(Data provided)
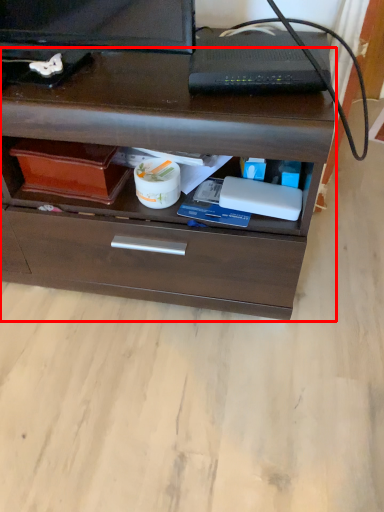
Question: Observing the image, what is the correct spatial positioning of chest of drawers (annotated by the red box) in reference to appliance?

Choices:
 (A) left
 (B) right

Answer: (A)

---

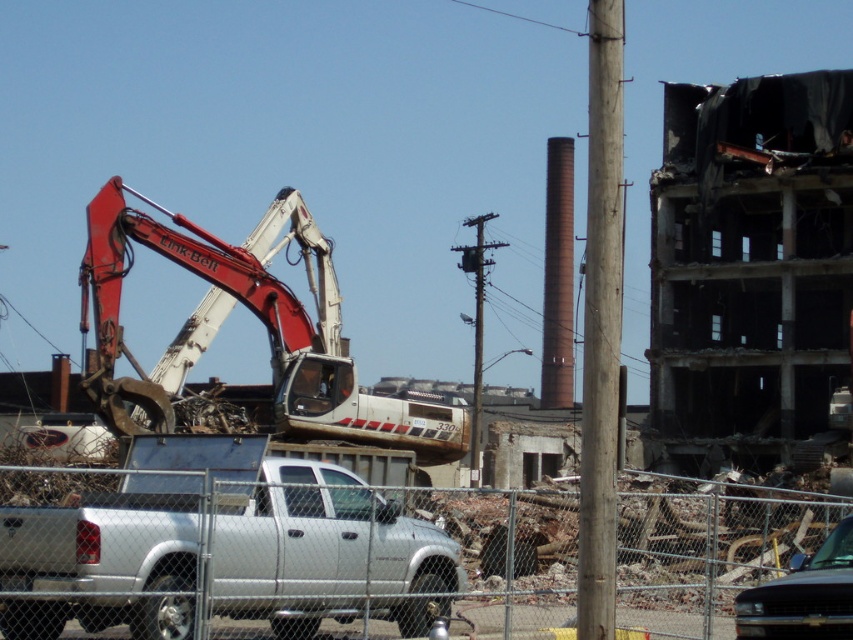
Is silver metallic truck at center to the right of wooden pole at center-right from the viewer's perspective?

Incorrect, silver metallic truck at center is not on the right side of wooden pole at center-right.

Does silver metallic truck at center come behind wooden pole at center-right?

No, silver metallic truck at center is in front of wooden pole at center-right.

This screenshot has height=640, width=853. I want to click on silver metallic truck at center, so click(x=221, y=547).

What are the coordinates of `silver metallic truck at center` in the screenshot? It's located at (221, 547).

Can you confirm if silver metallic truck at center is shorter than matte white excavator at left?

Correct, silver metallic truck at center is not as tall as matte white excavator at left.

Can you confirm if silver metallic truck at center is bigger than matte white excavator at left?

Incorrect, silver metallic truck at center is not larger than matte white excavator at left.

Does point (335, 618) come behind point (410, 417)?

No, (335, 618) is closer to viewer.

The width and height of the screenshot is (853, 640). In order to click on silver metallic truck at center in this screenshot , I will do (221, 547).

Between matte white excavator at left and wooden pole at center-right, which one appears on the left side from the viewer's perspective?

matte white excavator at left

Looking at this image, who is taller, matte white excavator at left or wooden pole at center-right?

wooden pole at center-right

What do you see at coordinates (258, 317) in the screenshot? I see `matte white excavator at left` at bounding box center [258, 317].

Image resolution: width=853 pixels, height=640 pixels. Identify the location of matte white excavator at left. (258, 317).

(Work required) How many lines of the listing above contain the word "than" with the same capitalization? Reply with the number alone.

(Answer below) 3